Problem requirements: In duplicating the lines below, keep every word unchanged and drop the pictures.
'''
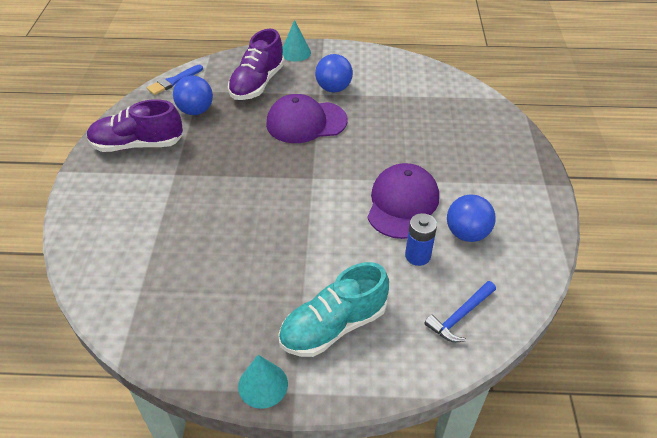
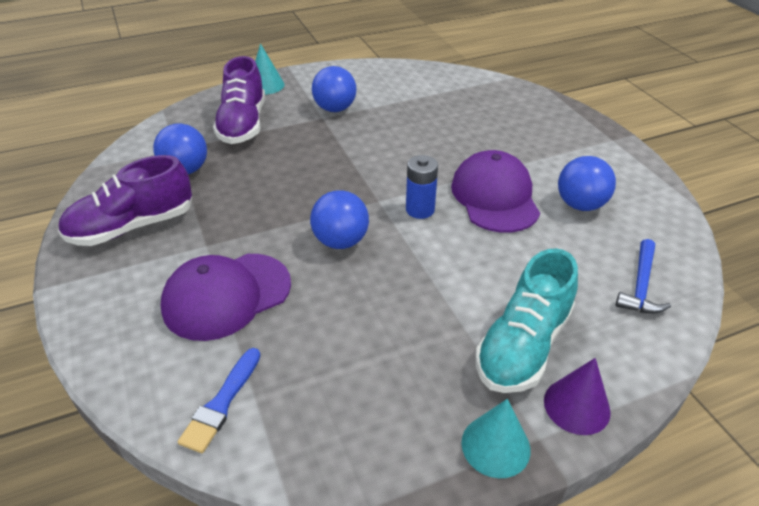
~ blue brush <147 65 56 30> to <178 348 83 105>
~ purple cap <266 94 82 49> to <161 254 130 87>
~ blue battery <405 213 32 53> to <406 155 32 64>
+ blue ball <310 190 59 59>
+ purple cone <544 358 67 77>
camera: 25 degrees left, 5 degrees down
'''
Final answer:
~ blue brush <147 65 56 30> to <178 348 83 105>
~ purple cap <266 94 82 49> to <161 254 130 87>
~ blue battery <405 213 32 53> to <406 155 32 64>
+ blue ball <310 190 59 59>
+ purple cone <544 358 67 77>
camera: 25 degrees left, 5 degrees down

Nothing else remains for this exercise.